### DATA LISTING
::::::::

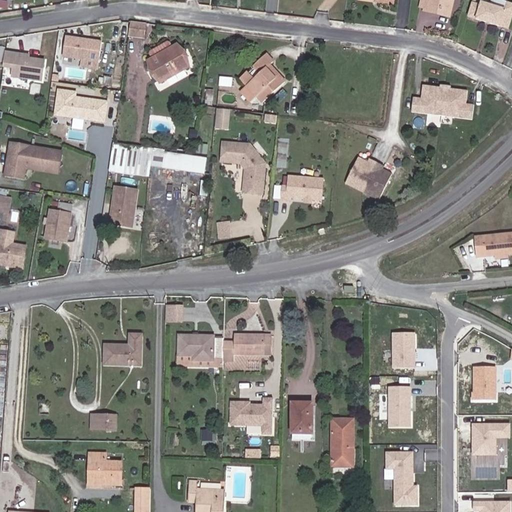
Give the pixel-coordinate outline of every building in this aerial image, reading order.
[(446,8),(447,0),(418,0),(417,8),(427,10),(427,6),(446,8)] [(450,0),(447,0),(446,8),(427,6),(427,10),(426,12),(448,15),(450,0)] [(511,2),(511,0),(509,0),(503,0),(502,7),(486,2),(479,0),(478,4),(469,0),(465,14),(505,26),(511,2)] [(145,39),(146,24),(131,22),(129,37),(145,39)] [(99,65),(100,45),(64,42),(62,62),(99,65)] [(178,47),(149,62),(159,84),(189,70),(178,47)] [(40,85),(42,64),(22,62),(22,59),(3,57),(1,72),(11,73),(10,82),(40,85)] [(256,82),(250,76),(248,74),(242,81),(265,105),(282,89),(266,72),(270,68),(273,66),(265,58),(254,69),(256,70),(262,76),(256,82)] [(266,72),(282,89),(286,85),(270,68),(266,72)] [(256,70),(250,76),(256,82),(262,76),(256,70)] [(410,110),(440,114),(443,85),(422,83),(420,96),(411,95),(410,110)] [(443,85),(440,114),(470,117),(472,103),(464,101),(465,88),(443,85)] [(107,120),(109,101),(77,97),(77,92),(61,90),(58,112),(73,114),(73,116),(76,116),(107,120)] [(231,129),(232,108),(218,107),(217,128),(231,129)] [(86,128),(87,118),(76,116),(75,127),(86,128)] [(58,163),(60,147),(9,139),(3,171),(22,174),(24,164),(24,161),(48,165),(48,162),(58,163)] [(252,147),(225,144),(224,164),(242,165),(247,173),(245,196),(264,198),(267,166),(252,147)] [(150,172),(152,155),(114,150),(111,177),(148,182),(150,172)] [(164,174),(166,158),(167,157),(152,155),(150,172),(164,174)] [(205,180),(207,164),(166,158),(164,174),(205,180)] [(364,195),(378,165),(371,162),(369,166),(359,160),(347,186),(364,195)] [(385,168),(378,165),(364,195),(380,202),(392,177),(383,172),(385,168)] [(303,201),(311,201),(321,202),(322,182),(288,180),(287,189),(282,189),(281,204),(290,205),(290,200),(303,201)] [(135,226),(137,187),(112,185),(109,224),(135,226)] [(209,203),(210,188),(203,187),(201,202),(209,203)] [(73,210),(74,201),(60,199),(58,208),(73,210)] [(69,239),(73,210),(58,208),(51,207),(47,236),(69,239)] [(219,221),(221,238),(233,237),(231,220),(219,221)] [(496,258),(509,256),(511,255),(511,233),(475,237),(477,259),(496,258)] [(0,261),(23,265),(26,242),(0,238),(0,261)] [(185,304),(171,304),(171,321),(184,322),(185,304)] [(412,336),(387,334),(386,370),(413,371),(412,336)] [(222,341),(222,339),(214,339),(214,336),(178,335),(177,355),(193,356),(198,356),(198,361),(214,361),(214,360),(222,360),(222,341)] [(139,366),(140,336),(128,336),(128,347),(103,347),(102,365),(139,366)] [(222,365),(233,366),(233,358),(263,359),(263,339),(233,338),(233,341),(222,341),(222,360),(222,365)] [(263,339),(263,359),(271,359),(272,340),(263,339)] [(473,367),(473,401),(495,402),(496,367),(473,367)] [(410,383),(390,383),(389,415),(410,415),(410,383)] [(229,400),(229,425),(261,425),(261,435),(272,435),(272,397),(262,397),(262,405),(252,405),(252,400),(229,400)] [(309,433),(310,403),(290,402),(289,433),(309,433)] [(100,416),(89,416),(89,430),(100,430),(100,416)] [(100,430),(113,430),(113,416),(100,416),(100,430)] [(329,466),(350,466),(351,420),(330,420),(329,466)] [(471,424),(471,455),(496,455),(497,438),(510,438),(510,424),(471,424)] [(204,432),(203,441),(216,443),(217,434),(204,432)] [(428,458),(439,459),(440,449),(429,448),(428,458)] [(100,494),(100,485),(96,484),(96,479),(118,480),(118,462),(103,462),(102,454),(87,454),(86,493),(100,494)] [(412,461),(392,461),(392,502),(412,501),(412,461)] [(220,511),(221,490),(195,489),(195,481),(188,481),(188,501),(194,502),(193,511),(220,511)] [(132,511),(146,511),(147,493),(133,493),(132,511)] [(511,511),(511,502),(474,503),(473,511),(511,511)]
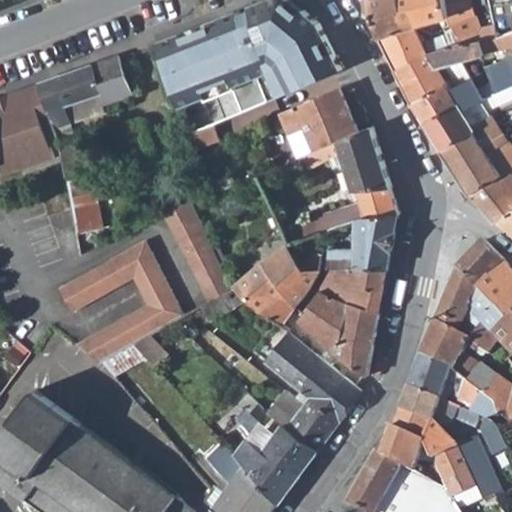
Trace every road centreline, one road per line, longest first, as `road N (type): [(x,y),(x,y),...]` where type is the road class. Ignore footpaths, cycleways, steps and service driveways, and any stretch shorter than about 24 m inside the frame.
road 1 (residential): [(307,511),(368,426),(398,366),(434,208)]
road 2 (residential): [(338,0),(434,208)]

::::::::

### YOUR INSTRUCTIONS
Copy every line of the entries above word for word, leaving out the pictures.

### FULL ANSWER
Give the pixel-coordinate outline of every building in this aerial image, reading order.
[(446,8),(447,0),(418,0),(417,8),(427,10),(427,6),(446,8)] [(450,0),(447,0),(446,8),(427,6),(427,10),(426,12),(448,15),(450,0)] [(511,2),(511,0),(509,0),(503,0),(502,7),(486,2),(479,0),(478,4),(469,0),(465,14),(505,26),(511,2)] [(145,39),(146,24),(131,22),(129,37),(145,39)] [(99,65),(100,45),(64,42),(62,62),(99,65)] [(178,47),(149,62),(159,84),(189,70),(178,47)] [(40,85),(42,64),(22,62),(22,59),(3,57),(1,72),(11,73),(10,82),(40,85)] [(256,82),(250,76),(248,74),(242,81),(265,105),(282,89),(266,72),(270,68),(273,66),(265,58),(254,69),(256,70),(262,76),(256,82)] [(266,72),(282,89),(286,85),(270,68),(266,72)] [(256,70),(250,76),(256,82),(262,76),(256,70)] [(410,110),(440,114),(443,85),(422,83),(420,96),(411,95),(410,110)] [(443,85),(440,114),(470,117),(472,103),(464,101),(465,88),(443,85)] [(107,120),(109,101),(77,97),(77,92),(61,90),(58,112),(73,114),(73,116),(76,116),(107,120)] [(231,129),(232,108),(218,107),(217,128),(231,129)] [(86,128),(87,118),(76,116),(75,127),(86,128)] [(58,163),(60,147),(9,139),(3,171),(22,174),(24,164),(24,161),(48,165),(48,162),(58,163)] [(252,147),(225,144),(224,164),(242,165),(247,173),(245,196),(264,198),(267,166),(252,147)] [(150,172),(152,155),(114,150),(111,177),(148,182),(150,172)] [(164,174),(166,158),(167,157),(152,155),(150,172),(164,174)] [(205,180),(207,164),(166,158),(164,174),(205,180)] [(364,195),(378,165),(371,162),(369,166),(359,160),(347,186),(364,195)] [(385,168),(378,165),(364,195),(380,202),(392,177),(383,172),(385,168)] [(303,201),(311,201),(321,202),(322,182),(288,180),(287,189),(282,189),(281,204),(290,205),(290,200),(303,201)] [(135,226),(137,187),(112,185),(109,224),(135,226)] [(209,203),(210,188),(203,187),(201,202),(209,203)] [(73,210),(74,201),(60,199),(58,208),(73,210)] [(69,239),(73,210),(58,208),(51,207),(47,236),(69,239)] [(219,221),(221,238),(233,237),(231,220),(219,221)] [(496,258),(509,256),(511,255),(511,233),(475,237),(477,259),(496,258)] [(0,261),(23,265),(26,242),(0,238),(0,261)] [(185,304),(171,304),(171,321),(184,322),(185,304)] [(412,336),(387,334),(386,370),(413,371),(412,336)] [(222,341),(222,339),(214,339),(214,336),(178,335),(177,355),(193,356),(198,356),(198,361),(214,361),(214,360),(222,360),(222,341)] [(139,366),(140,336),(128,336),(128,347),(103,347),(102,365),(139,366)] [(222,365),(233,366),(233,358),(263,359),(263,339),(233,338),(233,341),(222,341),(222,360),(222,365)] [(263,339),(263,359),(271,359),(272,340),(263,339)] [(473,367),(473,401),(495,402),(496,367),(473,367)] [(410,383),(390,383),(389,415),(410,415),(410,383)] [(229,400),(229,425),(261,425),(261,435),(272,435),(272,397),(262,397),(262,405),(252,405),(252,400),(229,400)] [(309,433),(310,403),(290,402),(289,433),(309,433)] [(100,416),(89,416),(89,430),(100,430),(100,416)] [(100,430),(113,430),(113,416),(100,416),(100,430)] [(329,466),(350,466),(351,420),(330,420),(329,466)] [(471,424),(471,455),(496,455),(497,438),(510,438),(510,424),(471,424)] [(204,432),(203,441),(216,443),(217,434),(204,432)] [(428,458),(439,459),(440,449),(429,448),(428,458)] [(100,494),(100,485),(96,484),(96,479),(118,480),(118,462),(103,462),(102,454),(87,454),(86,493),(100,494)] [(412,461),(392,461),(392,502),(412,501),(412,461)] [(220,511),(221,490),(195,489),(195,481),(188,481),(188,501),(194,502),(193,511),(220,511)] [(132,511),(146,511),(147,493),(133,493),(132,511)] [(511,511),(511,502),(474,503),(473,511),(511,511)]
Trace every road centreline, one road per line, longest first, as `road N (type): [(x,y),(x,y),...]` where type is the road class. Ignore footpaths, cycleways, steps and service driveways, and any stretch shorter than about 24 m inside the frame.
road 1 (residential): [(307,511),(368,426),(398,366),(434,208)]
road 2 (residential): [(338,0),(434,208)]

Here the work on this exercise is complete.